▶ [Exercise description] Please repeat, from the entries that follow, the lines from the one containing "U2 pin in+: VTH2 -> VOL" through the one containing "D5: zener 9.1V" exactly, adding nothing.

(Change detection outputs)
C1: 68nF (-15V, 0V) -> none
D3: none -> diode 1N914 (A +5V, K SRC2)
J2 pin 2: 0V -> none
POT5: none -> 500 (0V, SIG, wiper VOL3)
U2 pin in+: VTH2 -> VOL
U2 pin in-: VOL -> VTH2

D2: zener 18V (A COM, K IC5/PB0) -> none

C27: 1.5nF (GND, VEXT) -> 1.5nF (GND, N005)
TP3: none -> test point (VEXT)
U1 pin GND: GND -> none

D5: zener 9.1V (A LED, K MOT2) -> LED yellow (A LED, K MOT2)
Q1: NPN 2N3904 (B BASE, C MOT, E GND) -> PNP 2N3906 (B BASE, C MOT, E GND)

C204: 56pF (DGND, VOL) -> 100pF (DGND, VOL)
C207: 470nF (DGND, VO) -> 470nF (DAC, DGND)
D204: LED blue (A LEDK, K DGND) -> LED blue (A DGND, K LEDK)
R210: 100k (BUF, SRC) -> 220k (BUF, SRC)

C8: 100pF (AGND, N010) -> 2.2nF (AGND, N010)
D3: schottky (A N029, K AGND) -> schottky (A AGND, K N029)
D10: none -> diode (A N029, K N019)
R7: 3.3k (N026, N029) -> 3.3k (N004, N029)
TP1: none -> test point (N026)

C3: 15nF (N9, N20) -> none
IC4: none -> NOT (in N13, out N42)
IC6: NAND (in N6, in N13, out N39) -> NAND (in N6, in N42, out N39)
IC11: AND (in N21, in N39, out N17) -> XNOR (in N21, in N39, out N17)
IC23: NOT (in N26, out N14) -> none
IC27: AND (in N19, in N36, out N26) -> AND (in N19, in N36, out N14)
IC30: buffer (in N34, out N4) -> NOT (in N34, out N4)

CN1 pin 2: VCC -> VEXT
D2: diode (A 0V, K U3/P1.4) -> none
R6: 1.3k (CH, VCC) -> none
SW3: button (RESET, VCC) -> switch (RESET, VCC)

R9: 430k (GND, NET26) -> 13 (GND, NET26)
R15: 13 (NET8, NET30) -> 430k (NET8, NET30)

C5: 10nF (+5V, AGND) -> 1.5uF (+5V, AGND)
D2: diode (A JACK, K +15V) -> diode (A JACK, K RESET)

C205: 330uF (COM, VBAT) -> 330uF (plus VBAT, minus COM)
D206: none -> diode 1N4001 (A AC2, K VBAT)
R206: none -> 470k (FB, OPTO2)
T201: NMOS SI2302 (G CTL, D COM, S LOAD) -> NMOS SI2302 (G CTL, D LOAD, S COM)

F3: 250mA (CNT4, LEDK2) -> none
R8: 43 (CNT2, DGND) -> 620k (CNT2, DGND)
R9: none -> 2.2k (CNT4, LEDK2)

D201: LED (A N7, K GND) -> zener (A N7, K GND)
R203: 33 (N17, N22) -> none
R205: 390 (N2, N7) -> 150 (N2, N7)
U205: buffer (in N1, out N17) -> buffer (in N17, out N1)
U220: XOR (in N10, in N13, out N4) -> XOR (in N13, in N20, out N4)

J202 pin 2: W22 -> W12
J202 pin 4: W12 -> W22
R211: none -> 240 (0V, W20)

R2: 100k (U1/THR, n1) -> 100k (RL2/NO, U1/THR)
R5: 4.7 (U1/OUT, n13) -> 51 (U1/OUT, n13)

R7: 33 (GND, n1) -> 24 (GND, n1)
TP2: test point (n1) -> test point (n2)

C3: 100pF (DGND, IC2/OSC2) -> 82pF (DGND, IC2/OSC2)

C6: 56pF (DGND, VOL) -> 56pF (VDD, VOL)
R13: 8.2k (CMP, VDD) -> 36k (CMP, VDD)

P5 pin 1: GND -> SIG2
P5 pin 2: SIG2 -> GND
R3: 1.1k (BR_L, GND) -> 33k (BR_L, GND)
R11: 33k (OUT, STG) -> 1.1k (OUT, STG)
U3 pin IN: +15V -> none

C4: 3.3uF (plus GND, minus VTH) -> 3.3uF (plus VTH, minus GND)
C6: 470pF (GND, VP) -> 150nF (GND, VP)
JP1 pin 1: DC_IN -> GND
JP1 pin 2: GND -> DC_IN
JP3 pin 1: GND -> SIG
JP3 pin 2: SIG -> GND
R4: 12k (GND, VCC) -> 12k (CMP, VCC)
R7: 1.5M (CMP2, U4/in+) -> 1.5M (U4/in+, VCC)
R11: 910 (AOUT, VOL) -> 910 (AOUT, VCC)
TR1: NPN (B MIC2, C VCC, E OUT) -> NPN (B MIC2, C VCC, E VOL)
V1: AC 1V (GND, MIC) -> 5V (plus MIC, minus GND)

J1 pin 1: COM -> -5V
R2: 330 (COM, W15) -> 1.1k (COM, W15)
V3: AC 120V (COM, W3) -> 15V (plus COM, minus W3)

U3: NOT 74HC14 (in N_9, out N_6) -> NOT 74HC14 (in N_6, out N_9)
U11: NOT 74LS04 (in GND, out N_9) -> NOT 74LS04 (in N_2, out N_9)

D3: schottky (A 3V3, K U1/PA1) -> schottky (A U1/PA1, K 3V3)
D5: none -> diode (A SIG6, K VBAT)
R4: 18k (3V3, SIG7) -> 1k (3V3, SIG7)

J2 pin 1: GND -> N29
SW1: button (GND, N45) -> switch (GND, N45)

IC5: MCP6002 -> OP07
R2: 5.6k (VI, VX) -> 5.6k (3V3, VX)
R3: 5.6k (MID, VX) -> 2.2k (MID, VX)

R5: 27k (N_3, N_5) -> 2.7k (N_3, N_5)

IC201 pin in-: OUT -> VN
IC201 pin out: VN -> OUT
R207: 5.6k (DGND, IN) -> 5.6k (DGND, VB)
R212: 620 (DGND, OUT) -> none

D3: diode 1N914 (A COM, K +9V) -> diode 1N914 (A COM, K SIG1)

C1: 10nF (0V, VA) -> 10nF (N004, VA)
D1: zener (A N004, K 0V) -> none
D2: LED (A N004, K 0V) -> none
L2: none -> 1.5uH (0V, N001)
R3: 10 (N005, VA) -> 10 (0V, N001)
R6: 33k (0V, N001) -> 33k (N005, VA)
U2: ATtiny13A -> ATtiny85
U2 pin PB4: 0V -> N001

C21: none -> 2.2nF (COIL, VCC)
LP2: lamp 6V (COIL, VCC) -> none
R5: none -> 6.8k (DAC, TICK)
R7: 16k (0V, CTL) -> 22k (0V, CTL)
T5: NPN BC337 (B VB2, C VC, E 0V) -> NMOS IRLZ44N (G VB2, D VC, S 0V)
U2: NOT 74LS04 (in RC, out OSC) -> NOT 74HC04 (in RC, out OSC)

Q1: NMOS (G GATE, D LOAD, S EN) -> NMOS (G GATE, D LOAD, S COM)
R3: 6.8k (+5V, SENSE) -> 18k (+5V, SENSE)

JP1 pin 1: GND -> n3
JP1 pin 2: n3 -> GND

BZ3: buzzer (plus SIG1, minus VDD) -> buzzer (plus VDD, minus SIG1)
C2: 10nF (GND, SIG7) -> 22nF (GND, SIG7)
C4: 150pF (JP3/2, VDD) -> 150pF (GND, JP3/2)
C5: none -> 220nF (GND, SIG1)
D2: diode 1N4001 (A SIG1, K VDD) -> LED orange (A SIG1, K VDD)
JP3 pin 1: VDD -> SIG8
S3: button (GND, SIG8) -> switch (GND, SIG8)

▶ [Expected answer]
U2 pin in+: VTH2 -> VOL
U2 pin in-: VOL -> VTH2

D2: zener 18V (A COM, K IC5/PB0) -> none

C27: 1.5nF (GND, VEXT) -> 1.5nF (GND, N005)
TP3: none -> test point (VEXT)
U1 pin GND: GND -> none

D5: zener 9.1V (A LED, K MOT2) -> LED yellow (A LED, K MOT2)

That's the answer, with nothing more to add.